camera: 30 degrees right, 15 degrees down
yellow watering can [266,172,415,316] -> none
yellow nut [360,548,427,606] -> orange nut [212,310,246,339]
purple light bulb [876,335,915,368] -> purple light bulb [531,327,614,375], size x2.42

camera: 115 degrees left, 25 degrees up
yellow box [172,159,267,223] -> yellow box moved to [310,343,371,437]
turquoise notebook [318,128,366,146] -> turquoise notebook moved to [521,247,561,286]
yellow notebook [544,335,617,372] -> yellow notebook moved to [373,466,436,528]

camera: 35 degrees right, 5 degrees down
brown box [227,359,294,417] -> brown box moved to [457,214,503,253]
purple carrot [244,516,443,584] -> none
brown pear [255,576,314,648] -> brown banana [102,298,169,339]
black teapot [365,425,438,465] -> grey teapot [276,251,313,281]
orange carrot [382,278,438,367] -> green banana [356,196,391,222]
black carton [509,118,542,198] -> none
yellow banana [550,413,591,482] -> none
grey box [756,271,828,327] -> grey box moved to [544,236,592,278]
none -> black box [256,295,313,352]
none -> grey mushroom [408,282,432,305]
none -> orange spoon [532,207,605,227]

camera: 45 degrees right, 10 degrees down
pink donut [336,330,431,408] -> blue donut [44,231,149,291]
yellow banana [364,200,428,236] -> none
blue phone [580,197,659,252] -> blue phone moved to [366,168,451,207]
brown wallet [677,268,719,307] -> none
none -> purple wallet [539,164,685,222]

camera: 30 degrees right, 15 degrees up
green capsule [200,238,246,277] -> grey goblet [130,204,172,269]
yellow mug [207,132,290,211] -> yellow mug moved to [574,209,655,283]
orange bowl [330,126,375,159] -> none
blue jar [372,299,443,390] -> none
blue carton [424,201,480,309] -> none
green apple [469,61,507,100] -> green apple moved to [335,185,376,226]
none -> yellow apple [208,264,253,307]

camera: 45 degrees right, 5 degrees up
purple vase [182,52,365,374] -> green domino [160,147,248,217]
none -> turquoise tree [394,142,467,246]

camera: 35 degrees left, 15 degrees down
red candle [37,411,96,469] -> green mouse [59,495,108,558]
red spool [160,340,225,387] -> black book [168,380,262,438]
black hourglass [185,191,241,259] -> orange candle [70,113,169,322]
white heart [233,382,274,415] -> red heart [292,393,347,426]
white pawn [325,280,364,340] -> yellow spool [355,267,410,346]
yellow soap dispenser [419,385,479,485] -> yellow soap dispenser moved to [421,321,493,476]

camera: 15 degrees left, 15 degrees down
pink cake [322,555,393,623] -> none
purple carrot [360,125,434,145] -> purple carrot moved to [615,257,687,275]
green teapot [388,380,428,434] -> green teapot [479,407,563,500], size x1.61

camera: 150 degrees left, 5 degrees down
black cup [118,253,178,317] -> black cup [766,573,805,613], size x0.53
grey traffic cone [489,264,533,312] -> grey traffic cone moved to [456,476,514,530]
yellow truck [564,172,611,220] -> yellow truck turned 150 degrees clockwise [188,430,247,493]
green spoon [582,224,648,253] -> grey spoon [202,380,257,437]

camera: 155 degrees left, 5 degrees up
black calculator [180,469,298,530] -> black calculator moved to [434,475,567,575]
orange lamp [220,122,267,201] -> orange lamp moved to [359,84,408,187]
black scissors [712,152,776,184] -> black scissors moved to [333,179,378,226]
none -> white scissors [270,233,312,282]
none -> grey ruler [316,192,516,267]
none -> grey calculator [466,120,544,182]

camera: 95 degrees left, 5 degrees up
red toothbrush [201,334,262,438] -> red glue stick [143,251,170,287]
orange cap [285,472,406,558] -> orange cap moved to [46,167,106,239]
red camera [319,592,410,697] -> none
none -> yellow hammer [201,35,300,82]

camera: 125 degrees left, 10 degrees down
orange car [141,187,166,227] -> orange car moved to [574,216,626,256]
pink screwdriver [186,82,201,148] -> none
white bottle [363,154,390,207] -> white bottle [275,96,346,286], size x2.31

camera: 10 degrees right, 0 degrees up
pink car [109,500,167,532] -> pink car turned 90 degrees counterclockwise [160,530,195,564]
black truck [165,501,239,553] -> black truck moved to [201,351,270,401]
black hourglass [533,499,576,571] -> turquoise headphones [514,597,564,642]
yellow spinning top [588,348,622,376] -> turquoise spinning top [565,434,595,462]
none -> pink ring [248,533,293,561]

Your goal — All of the material must be written out again exactly.

Response —
camera: 30 degrees right, 15 degrees down
yellow watering can [266,172,415,316] -> none
yellow nut [360,548,427,606] -> orange nut [212,310,246,339]
purple light bulb [876,335,915,368] -> purple light bulb [531,327,614,375], size x2.42

camera: 115 degrees left, 25 degrees up
yellow box [172,159,267,223] -> yellow box moved to [310,343,371,437]
turquoise notebook [318,128,366,146] -> turquoise notebook moved to [521,247,561,286]
yellow notebook [544,335,617,372] -> yellow notebook moved to [373,466,436,528]

camera: 35 degrees right, 5 degrees down
brown box [227,359,294,417] -> brown box moved to [457,214,503,253]
purple carrot [244,516,443,584] -> none
brown pear [255,576,314,648] -> brown banana [102,298,169,339]
black teapot [365,425,438,465] -> grey teapot [276,251,313,281]
orange carrot [382,278,438,367] -> green banana [356,196,391,222]
black carton [509,118,542,198] -> none
yellow banana [550,413,591,482] -> none
grey box [756,271,828,327] -> grey box moved to [544,236,592,278]
none -> black box [256,295,313,352]
none -> grey mushroom [408,282,432,305]
none -> orange spoon [532,207,605,227]

camera: 45 degrees right, 10 degrees down
pink donut [336,330,431,408] -> blue donut [44,231,149,291]
yellow banana [364,200,428,236] -> none
blue phone [580,197,659,252] -> blue phone moved to [366,168,451,207]
brown wallet [677,268,719,307] -> none
none -> purple wallet [539,164,685,222]

camera: 30 degrees right, 15 degrees up
green capsule [200,238,246,277] -> grey goblet [130,204,172,269]
yellow mug [207,132,290,211] -> yellow mug moved to [574,209,655,283]
orange bowl [330,126,375,159] -> none
blue jar [372,299,443,390] -> none
blue carton [424,201,480,309] -> none
green apple [469,61,507,100] -> green apple moved to [335,185,376,226]
none -> yellow apple [208,264,253,307]

camera: 45 degrees right, 5 degrees up
purple vase [182,52,365,374] -> green domino [160,147,248,217]
none -> turquoise tree [394,142,467,246]

camera: 35 degrees left, 15 degrees down
red candle [37,411,96,469] -> green mouse [59,495,108,558]
red spool [160,340,225,387] -> black book [168,380,262,438]
black hourglass [185,191,241,259] -> orange candle [70,113,169,322]
white heart [233,382,274,415] -> red heart [292,393,347,426]
white pawn [325,280,364,340] -> yellow spool [355,267,410,346]
yellow soap dispenser [419,385,479,485] -> yellow soap dispenser moved to [421,321,493,476]

camera: 15 degrees left, 15 degrees down
pink cake [322,555,393,623] -> none
purple carrot [360,125,434,145] -> purple carrot moved to [615,257,687,275]
green teapot [388,380,428,434] -> green teapot [479,407,563,500], size x1.61

camera: 150 degrees left, 5 degrees down
black cup [118,253,178,317] -> black cup [766,573,805,613], size x0.53
grey traffic cone [489,264,533,312] -> grey traffic cone moved to [456,476,514,530]
yellow truck [564,172,611,220] -> yellow truck turned 150 degrees clockwise [188,430,247,493]
green spoon [582,224,648,253] -> grey spoon [202,380,257,437]

camera: 155 degrees left, 5 degrees up
black calculator [180,469,298,530] -> black calculator moved to [434,475,567,575]
orange lamp [220,122,267,201] -> orange lamp moved to [359,84,408,187]
black scissors [712,152,776,184] -> black scissors moved to [333,179,378,226]
none -> white scissors [270,233,312,282]
none -> grey ruler [316,192,516,267]
none -> grey calculator [466,120,544,182]

camera: 95 degrees left, 5 degrees up
red toothbrush [201,334,262,438] -> red glue stick [143,251,170,287]
orange cap [285,472,406,558] -> orange cap moved to [46,167,106,239]
red camera [319,592,410,697] -> none
none -> yellow hammer [201,35,300,82]

camera: 125 degrees left, 10 degrees down
orange car [141,187,166,227] -> orange car moved to [574,216,626,256]
pink screwdriver [186,82,201,148] -> none
white bottle [363,154,390,207] -> white bottle [275,96,346,286], size x2.31

camera: 10 degrees right, 0 degrees up
pink car [109,500,167,532] -> pink car turned 90 degrees counterclockwise [160,530,195,564]
black truck [165,501,239,553] -> black truck moved to [201,351,270,401]
black hourglass [533,499,576,571] -> turquoise headphones [514,597,564,642]
yellow spinning top [588,348,622,376] -> turquoise spinning top [565,434,595,462]
none -> pink ring [248,533,293,561]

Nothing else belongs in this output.